INSTRUCTIONS FOR THE TASK: Word for word, transcribe the data below from the line with "red toothbrush [209,106,337,123]" to the line with "none -> turquoise phone [588,199,739,242]", keeping both of those lines.

EXERCISE INPUTS:
--

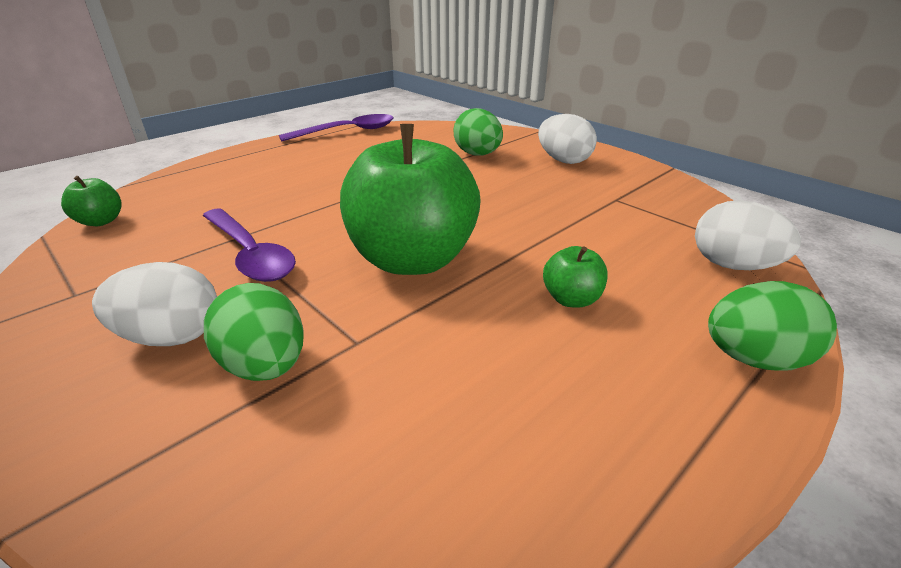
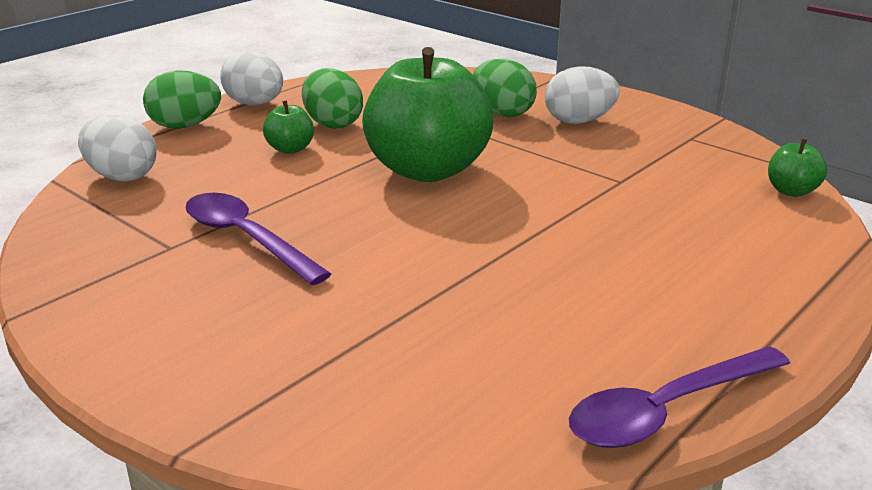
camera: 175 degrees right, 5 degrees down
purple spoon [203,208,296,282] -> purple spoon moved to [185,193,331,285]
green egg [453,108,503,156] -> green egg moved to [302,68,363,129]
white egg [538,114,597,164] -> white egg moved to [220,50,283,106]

--

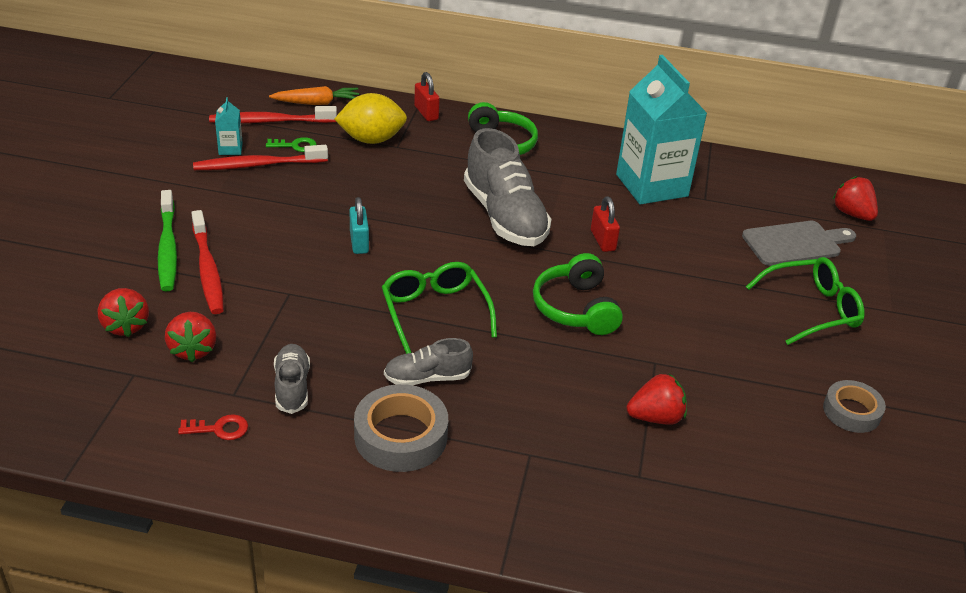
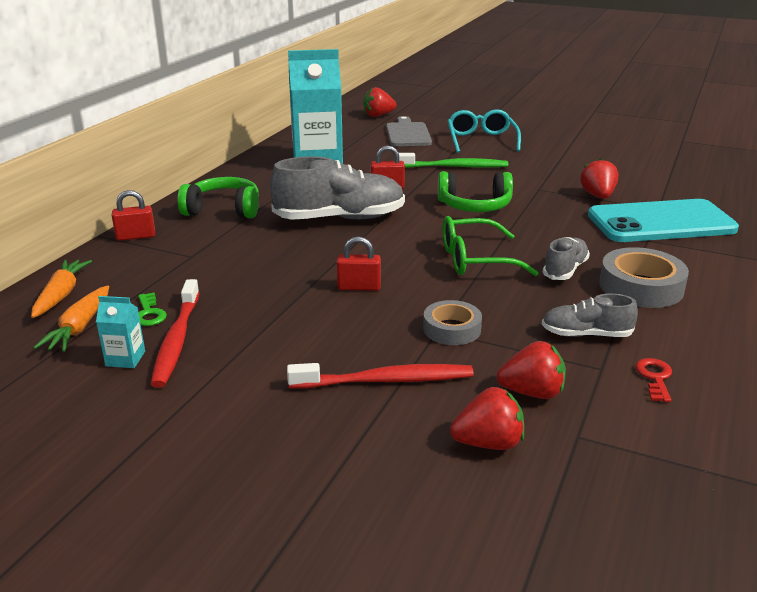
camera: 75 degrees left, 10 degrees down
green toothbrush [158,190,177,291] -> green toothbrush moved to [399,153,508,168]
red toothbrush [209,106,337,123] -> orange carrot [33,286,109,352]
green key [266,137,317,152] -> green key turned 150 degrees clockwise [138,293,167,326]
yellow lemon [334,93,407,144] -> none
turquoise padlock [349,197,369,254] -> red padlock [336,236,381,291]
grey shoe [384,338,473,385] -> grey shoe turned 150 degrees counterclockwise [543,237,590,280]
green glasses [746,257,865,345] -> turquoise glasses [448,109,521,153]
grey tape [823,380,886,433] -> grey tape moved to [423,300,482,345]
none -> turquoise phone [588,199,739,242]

--

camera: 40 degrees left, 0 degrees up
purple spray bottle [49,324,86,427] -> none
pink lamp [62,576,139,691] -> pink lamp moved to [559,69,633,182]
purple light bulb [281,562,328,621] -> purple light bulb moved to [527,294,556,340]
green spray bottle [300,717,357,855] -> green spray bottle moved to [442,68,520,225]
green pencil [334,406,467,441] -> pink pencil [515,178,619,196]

--

SOLUTION TO THIS TASK:
red toothbrush [209,106,337,123] -> orange carrot [33,286,109,352]
green key [266,137,317,152] -> green key turned 150 degrees clockwise [138,293,167,326]
yellow lemon [334,93,407,144] -> none
turquoise padlock [349,197,369,254] -> red padlock [336,236,381,291]
grey shoe [384,338,473,385] -> grey shoe turned 150 degrees counterclockwise [543,237,590,280]
green glasses [746,257,865,345] -> turquoise glasses [448,109,521,153]
grey tape [823,380,886,433] -> grey tape moved to [423,300,482,345]
none -> turquoise phone [588,199,739,242]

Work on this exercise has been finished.